-------- EXTRACTED DATA

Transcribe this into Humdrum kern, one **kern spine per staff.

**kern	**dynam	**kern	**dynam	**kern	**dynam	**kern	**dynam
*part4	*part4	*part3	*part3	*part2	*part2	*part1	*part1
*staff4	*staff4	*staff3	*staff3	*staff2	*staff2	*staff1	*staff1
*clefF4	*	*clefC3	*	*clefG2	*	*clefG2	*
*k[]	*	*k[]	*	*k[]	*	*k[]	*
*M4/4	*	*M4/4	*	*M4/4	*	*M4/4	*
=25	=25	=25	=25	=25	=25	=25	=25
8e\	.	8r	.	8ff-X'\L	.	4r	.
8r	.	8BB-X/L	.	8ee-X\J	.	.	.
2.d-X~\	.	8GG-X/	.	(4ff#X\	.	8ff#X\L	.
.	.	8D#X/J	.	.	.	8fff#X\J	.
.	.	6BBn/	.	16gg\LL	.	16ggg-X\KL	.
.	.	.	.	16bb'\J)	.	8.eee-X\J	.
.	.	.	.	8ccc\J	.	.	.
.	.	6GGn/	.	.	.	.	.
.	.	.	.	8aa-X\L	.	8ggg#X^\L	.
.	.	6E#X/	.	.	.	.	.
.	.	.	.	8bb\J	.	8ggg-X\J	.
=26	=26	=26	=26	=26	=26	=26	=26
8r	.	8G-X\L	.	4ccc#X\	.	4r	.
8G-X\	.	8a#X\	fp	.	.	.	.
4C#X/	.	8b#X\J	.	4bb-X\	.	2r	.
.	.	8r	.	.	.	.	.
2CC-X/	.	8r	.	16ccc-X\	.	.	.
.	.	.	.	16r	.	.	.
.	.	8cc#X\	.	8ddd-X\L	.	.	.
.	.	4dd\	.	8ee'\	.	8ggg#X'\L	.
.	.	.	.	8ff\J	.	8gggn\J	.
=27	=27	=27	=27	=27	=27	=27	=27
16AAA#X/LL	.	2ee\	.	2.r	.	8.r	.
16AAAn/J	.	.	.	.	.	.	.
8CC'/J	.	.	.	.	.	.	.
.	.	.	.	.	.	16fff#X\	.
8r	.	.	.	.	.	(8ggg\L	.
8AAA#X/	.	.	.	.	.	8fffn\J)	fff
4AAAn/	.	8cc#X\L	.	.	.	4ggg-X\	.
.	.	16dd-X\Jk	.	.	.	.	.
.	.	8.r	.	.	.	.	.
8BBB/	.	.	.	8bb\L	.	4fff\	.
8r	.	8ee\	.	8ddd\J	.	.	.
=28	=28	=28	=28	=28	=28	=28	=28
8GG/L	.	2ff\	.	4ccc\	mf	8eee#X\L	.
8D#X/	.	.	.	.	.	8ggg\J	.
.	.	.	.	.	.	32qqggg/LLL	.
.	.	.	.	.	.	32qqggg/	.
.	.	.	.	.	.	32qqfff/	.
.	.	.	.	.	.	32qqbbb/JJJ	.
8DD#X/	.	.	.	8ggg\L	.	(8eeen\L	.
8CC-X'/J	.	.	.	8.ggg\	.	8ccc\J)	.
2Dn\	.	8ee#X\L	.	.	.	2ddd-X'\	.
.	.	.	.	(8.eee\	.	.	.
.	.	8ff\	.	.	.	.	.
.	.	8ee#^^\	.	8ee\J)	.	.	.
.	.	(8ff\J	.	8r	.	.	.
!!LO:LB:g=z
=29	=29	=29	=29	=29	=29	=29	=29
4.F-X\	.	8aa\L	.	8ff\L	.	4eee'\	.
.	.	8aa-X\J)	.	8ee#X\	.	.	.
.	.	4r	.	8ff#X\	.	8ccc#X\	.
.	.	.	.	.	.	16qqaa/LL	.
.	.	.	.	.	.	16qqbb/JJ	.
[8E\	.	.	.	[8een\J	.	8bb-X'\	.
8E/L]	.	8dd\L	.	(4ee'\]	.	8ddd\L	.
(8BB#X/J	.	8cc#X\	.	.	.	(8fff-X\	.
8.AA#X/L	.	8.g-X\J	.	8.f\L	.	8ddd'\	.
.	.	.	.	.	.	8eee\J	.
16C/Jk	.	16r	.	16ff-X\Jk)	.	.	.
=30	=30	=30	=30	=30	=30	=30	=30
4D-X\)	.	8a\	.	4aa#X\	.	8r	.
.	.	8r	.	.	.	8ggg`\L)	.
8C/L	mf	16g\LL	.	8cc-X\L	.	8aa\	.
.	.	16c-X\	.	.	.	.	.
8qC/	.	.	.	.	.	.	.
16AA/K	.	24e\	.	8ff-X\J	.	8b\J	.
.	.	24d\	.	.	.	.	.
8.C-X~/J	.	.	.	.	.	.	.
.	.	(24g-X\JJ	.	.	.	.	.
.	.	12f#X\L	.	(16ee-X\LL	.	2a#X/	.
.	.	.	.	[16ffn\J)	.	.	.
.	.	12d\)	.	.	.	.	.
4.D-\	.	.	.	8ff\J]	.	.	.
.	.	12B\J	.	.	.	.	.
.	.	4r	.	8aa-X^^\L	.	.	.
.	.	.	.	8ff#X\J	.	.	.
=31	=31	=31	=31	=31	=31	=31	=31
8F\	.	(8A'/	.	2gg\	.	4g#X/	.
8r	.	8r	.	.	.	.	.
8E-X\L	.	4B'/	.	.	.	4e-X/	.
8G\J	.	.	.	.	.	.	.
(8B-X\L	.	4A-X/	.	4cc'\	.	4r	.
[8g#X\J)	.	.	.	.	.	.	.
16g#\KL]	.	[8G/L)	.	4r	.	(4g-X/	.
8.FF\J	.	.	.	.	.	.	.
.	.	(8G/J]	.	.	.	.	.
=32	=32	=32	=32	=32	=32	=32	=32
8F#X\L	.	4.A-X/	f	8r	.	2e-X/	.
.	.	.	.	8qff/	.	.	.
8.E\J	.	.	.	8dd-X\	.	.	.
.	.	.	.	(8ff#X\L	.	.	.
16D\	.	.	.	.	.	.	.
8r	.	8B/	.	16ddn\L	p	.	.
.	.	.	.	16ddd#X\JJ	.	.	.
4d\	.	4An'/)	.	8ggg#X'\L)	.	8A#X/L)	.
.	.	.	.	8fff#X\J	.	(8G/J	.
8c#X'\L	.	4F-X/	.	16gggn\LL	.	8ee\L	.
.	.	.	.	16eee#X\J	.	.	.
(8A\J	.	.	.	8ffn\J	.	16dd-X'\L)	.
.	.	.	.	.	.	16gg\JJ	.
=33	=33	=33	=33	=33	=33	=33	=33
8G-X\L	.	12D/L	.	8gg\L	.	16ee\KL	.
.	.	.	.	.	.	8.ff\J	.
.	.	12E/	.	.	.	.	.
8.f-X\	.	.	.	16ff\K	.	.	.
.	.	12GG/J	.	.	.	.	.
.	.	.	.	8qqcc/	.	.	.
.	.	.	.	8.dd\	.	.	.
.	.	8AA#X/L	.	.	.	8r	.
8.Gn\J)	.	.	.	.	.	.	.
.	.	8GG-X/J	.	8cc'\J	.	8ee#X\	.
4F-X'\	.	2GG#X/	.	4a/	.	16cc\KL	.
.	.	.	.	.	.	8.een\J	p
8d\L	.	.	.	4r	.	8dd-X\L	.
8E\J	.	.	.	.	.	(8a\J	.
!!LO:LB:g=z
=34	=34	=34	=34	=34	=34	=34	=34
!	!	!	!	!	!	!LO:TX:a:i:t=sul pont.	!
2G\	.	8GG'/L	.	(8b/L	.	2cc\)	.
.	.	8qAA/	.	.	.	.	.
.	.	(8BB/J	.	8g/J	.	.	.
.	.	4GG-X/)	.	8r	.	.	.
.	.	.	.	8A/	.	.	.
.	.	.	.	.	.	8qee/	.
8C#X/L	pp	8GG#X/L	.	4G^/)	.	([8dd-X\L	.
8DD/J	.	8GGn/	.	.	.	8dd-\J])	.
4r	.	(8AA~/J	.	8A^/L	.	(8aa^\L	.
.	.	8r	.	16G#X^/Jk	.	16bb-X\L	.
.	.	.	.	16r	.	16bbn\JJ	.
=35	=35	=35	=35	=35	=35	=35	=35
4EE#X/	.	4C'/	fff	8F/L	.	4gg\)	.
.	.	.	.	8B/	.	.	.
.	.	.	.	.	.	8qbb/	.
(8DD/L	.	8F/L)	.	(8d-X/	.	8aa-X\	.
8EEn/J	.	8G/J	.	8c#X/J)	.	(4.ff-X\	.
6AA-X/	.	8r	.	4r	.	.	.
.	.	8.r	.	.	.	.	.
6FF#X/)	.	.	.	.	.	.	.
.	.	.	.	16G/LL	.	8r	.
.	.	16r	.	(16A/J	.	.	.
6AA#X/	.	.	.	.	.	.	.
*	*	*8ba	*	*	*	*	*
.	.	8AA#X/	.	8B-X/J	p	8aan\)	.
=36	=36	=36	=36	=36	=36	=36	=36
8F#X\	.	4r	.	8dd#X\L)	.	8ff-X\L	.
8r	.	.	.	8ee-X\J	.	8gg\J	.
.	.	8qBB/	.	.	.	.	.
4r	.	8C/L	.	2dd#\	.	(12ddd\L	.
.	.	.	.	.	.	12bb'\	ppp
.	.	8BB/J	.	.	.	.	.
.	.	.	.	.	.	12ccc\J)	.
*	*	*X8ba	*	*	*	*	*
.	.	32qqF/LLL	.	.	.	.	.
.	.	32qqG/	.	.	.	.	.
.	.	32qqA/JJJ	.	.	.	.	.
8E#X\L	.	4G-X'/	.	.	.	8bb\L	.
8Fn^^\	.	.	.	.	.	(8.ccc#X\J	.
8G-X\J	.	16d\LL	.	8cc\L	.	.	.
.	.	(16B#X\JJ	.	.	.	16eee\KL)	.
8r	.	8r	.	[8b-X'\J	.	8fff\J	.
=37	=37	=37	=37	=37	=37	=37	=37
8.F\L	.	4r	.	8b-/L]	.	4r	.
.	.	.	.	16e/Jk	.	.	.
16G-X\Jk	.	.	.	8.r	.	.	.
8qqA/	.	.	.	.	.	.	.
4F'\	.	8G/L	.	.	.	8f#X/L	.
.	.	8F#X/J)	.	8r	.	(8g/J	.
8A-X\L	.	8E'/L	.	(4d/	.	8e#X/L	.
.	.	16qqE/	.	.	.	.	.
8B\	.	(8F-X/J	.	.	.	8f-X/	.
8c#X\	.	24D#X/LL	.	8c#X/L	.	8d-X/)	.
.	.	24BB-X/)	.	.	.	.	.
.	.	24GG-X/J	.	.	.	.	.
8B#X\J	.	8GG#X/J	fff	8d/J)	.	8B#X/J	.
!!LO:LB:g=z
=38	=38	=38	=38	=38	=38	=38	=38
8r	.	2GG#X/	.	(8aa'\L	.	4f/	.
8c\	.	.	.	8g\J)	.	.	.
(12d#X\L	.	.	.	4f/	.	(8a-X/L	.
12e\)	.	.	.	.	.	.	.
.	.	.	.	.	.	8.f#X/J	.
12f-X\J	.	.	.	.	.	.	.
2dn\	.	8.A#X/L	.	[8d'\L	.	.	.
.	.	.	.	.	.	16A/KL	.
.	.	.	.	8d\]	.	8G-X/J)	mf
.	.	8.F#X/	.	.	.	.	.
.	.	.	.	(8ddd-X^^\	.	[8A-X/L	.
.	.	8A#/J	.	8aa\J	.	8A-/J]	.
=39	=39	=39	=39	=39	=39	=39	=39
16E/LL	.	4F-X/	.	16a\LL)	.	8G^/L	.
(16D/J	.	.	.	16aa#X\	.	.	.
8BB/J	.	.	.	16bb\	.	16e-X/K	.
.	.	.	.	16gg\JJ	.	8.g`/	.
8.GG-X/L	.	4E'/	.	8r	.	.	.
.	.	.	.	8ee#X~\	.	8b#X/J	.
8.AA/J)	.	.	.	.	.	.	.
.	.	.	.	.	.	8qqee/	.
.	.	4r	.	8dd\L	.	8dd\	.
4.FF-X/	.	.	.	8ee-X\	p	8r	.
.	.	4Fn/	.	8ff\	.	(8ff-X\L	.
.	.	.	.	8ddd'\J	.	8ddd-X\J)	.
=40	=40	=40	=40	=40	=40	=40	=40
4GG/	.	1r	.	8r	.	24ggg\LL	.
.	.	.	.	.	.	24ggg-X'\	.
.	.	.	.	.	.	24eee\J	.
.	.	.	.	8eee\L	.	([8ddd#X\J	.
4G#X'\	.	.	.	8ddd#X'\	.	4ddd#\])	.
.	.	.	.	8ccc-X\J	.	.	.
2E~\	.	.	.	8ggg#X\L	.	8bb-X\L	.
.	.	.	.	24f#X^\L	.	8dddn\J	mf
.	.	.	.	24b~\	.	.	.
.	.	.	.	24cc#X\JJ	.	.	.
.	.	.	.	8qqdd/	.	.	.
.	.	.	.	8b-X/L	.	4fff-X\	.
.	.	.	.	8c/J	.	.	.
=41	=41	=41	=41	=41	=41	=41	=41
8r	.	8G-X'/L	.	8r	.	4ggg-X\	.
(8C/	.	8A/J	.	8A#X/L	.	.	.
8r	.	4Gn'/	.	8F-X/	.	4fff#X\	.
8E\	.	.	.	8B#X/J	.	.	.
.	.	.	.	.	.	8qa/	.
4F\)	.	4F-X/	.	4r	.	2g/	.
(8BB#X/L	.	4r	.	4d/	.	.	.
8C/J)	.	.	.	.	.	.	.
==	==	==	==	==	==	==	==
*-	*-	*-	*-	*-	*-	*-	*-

----------------

--- WHAT TO DO ---
Show each line in the entries above that contains the string "kern".

--- OUTPUT FOR THIS EXERCISE ---
Transcribe this into Humdrum kern, one **kern spine per staff.
**kern	**dynam	**kern	**dynam	**kern	**dynam	**kern	**dynam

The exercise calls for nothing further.